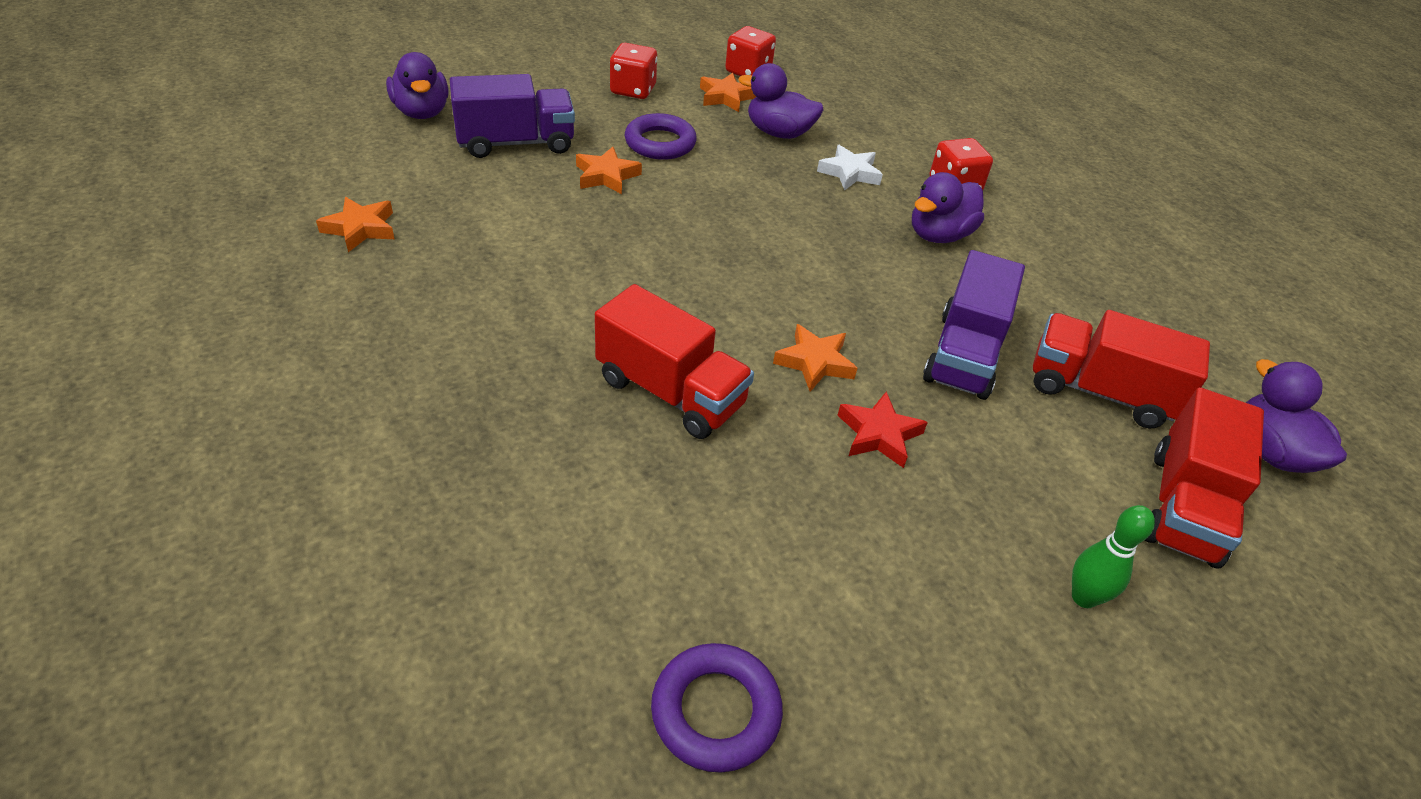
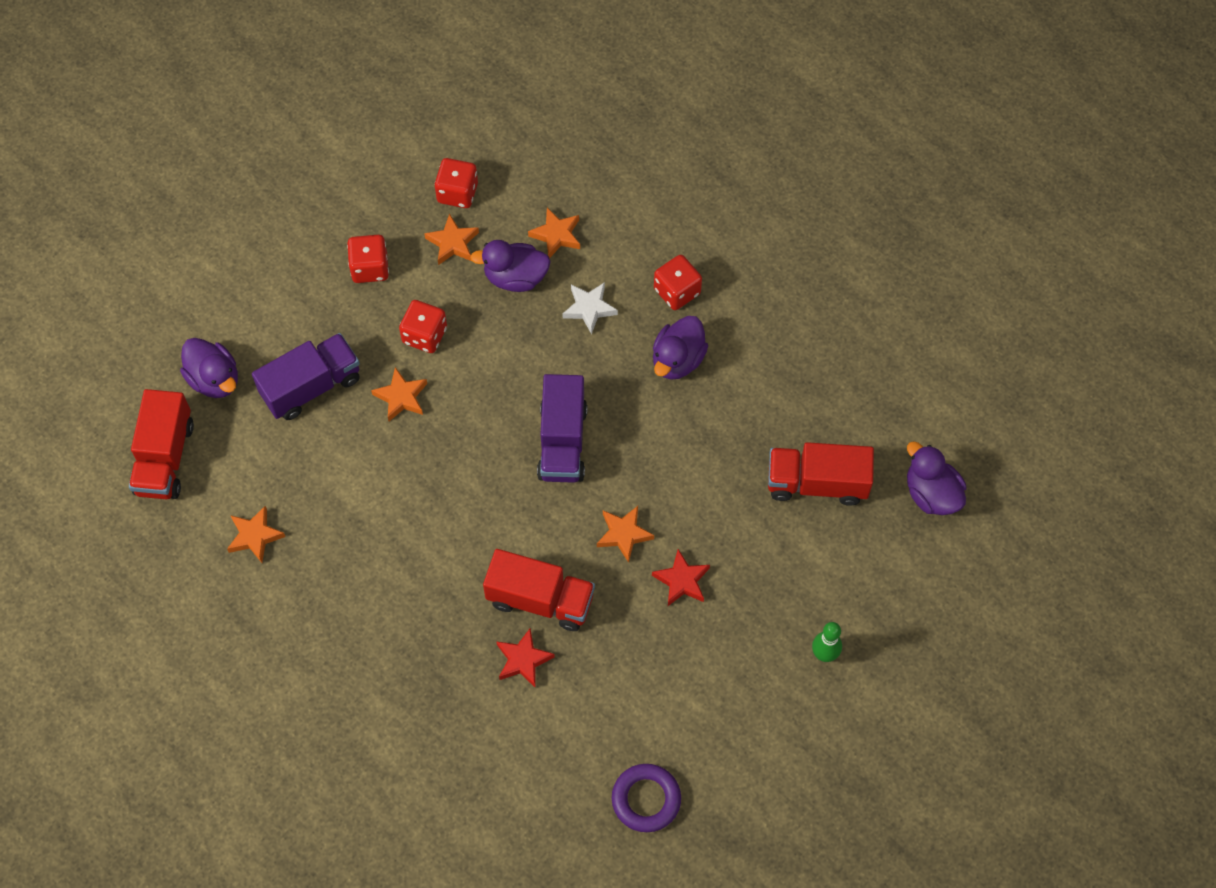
camera: 15 degrees left, 20 degrees up
purple ring [624,113,697,160] -> red dice [399,300,447,353]
purple truck [923,250,1025,400] -> purple truck moved to [537,374,587,483]
red truck [1145,387,1264,568] -> red truck moved to [129,389,194,500]
none -> red star [496,628,555,687]
none -> orange star [528,208,580,258]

########

* Task description
Copy out exactly the lines that run from the one holding "red truck [1145,387,1264,568]" through the end of the data above.

* Result for this task
red truck [1145,387,1264,568] -> red truck moved to [129,389,194,500]
none -> red star [496,628,555,687]
none -> orange star [528,208,580,258]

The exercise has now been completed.